▸ What is required
Your answer must consist of exactly the lines below, starting with the line with "pink semicircle: (440, 525)" and going on through the line with "brown cross: (251, 557) -> (209, 432), moved", and nothing else.

*** Given data

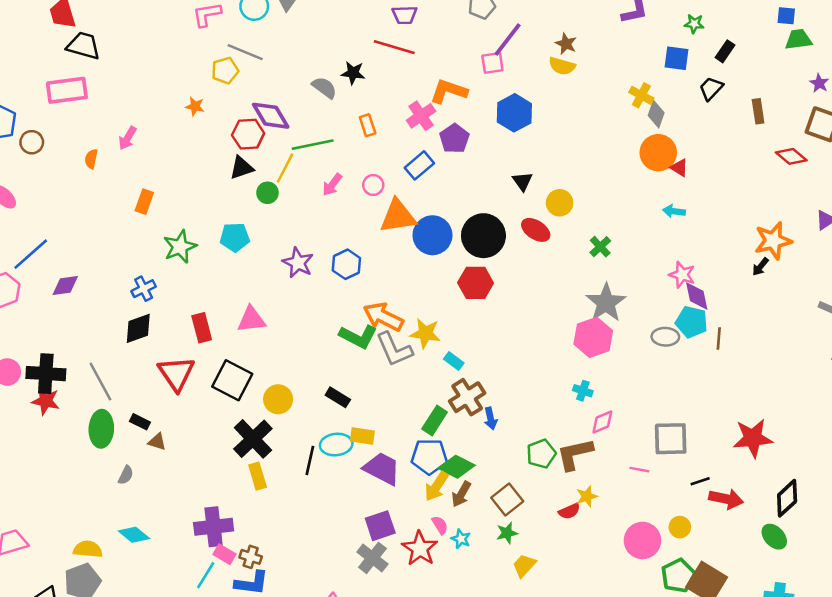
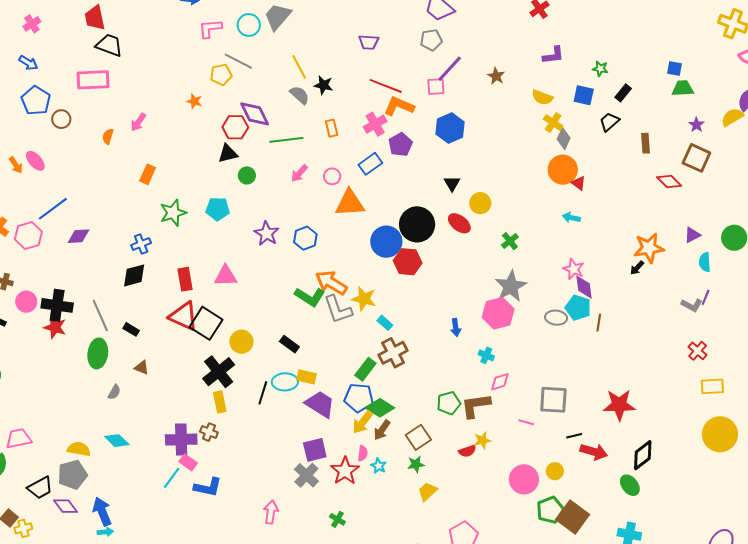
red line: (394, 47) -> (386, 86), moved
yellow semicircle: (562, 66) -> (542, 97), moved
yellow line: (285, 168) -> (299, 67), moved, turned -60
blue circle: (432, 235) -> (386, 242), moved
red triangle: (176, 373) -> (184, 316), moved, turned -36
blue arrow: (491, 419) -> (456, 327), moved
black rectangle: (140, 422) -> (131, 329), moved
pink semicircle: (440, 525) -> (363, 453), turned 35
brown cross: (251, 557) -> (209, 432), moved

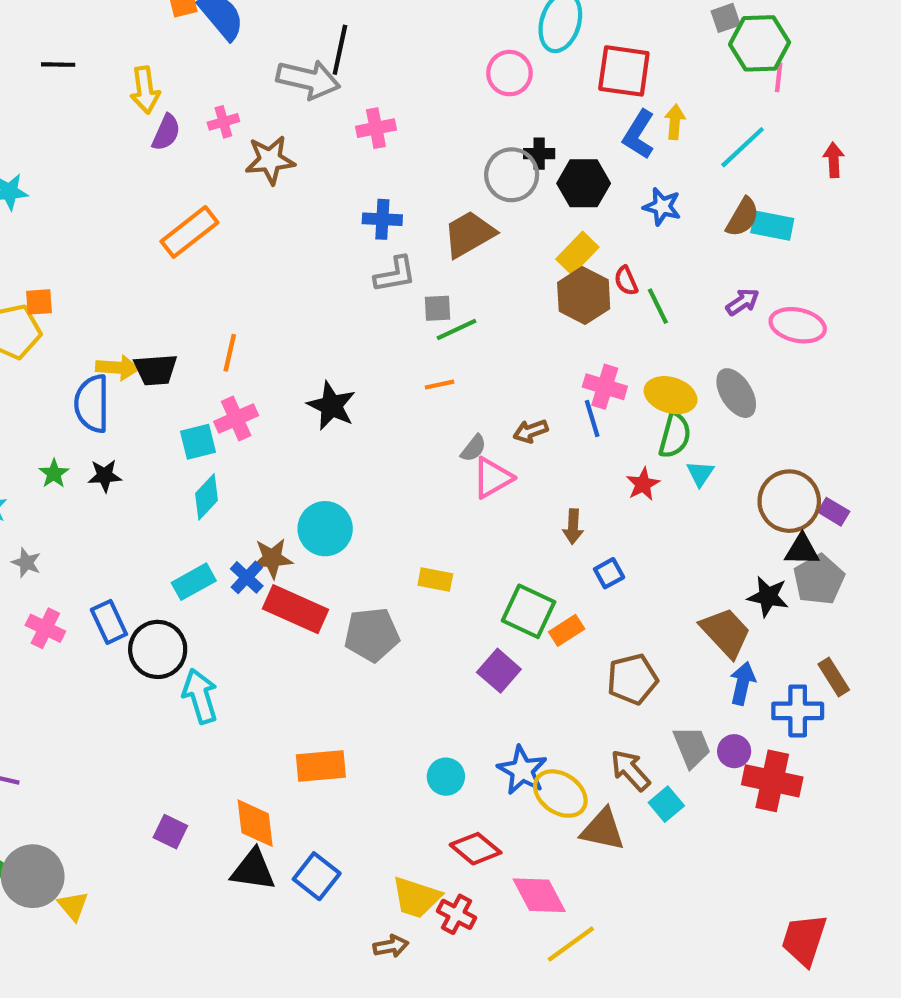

******
*** Given data

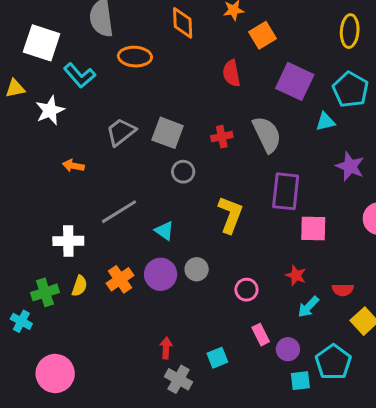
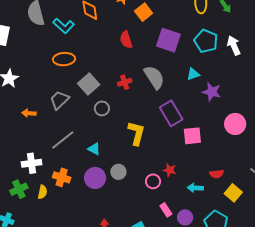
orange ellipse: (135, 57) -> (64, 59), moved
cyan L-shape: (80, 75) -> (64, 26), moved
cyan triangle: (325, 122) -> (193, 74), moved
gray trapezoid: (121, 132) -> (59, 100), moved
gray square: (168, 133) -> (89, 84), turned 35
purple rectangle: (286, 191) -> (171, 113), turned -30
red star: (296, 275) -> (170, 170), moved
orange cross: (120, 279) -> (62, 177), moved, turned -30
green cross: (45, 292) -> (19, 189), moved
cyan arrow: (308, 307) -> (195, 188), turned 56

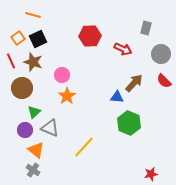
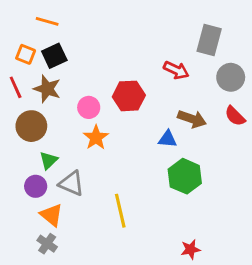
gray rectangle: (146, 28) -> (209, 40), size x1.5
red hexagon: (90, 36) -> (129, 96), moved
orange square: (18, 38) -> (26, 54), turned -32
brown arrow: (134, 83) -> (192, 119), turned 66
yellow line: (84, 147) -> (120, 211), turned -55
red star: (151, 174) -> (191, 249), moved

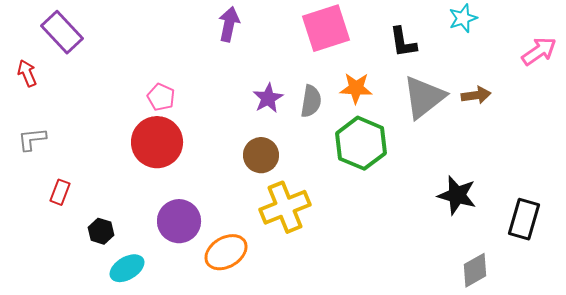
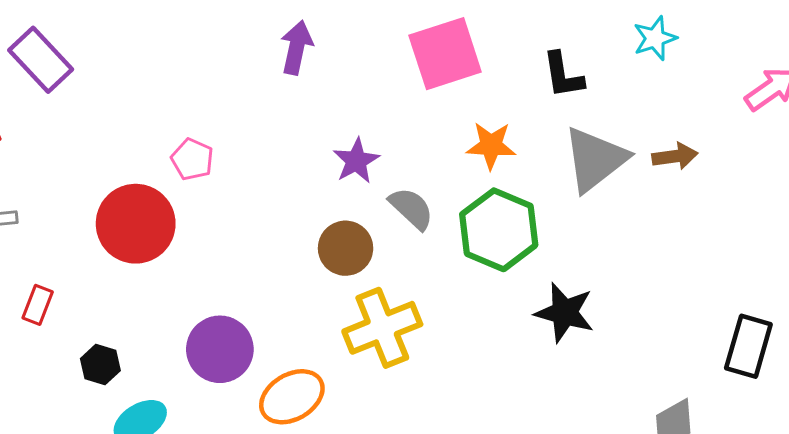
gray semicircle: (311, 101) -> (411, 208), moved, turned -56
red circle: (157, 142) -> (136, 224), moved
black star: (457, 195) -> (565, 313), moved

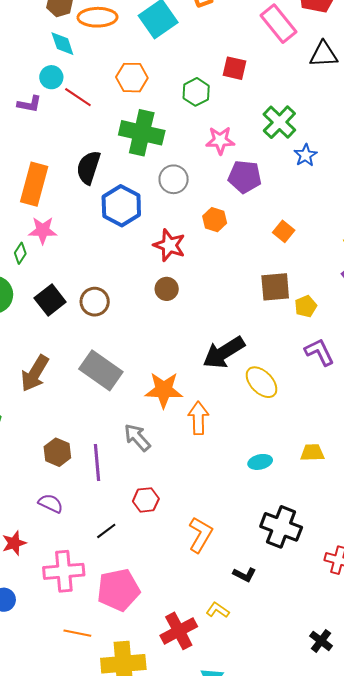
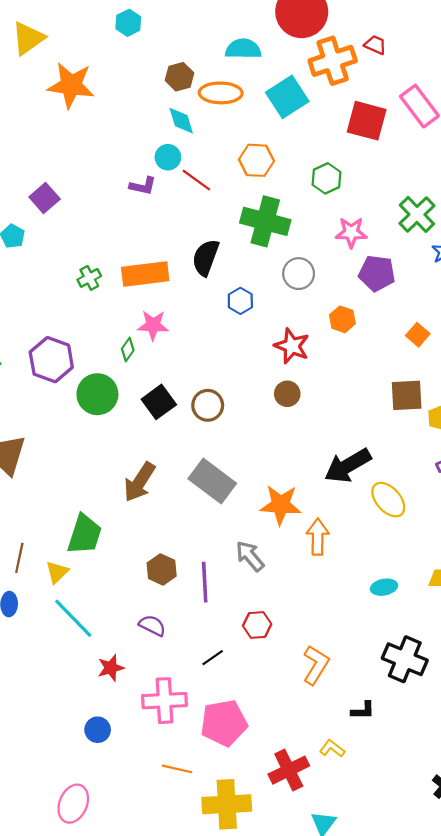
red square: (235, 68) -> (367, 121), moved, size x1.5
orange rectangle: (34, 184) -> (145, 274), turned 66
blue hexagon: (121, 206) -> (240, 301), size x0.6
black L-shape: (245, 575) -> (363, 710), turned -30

******
*** Given data

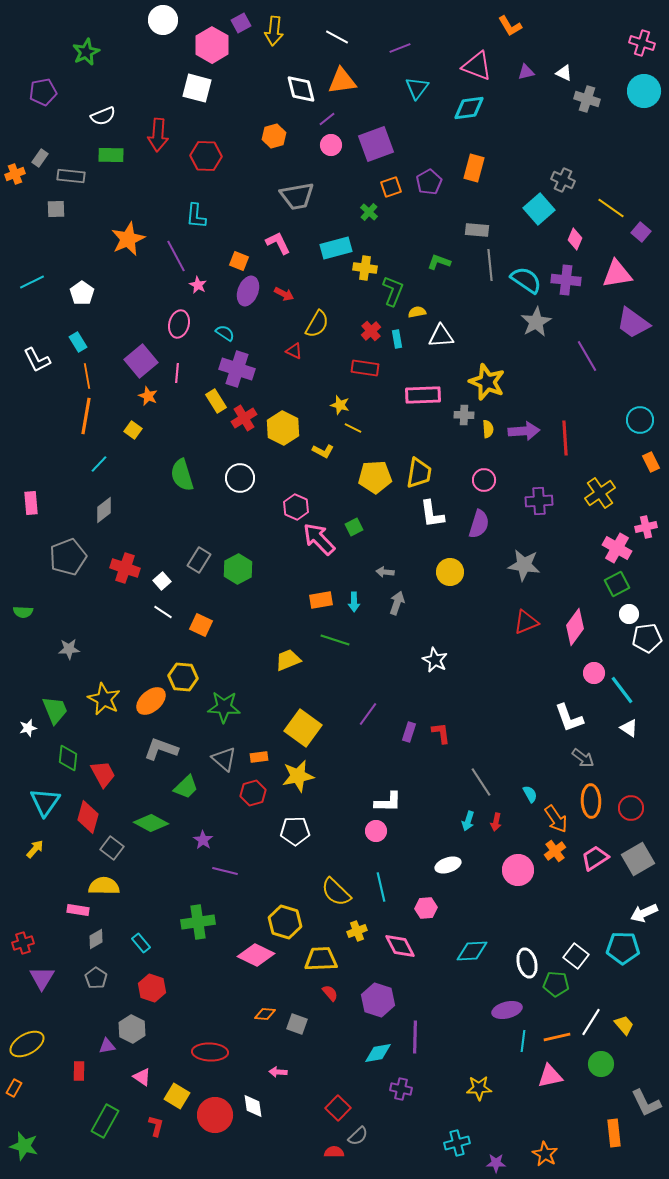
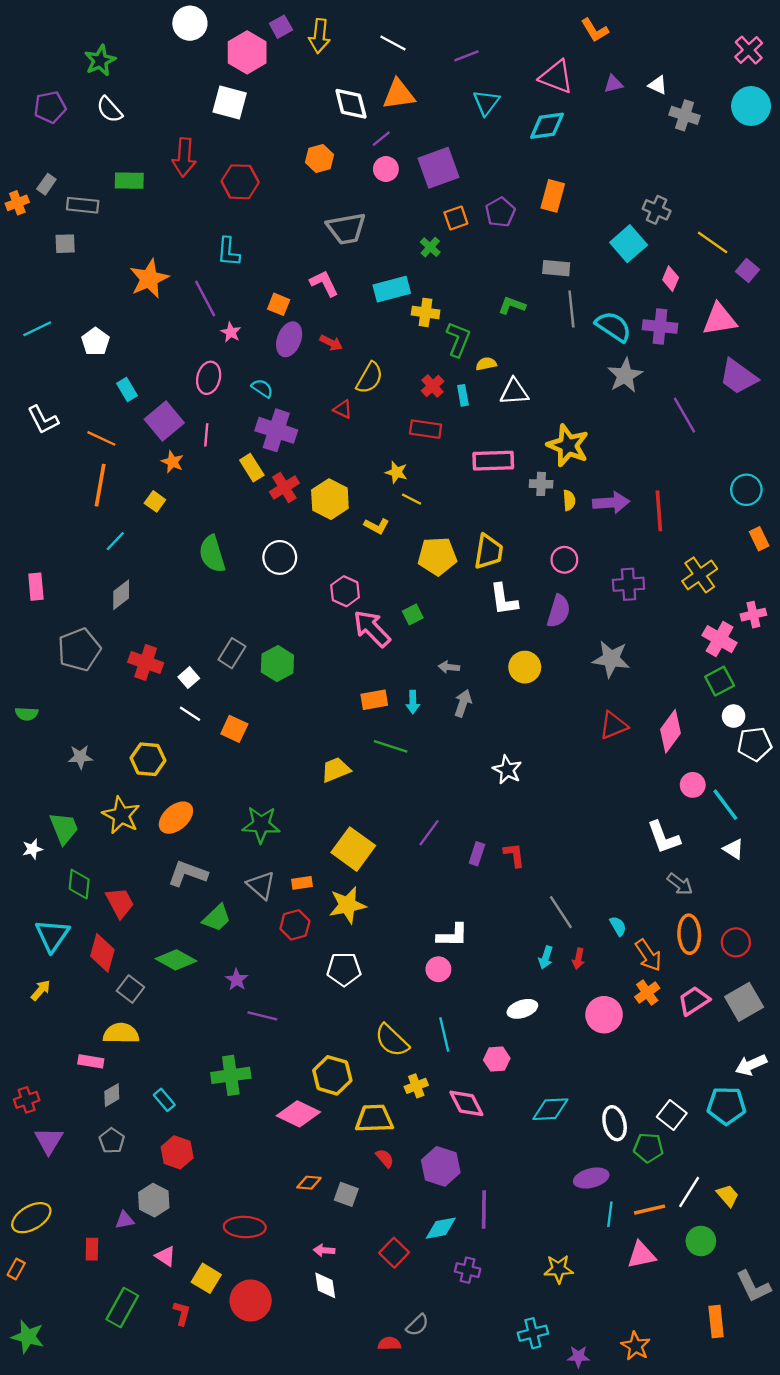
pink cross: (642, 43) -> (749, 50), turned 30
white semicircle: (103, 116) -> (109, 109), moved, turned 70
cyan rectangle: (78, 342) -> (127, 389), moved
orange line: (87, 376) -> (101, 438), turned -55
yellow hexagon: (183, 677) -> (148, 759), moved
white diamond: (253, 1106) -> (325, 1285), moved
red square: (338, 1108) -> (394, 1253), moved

******

▸ Answer for this exercise
pink semicircle: (440, 525) -> (363, 453), turned 35
brown cross: (251, 557) -> (209, 432), moved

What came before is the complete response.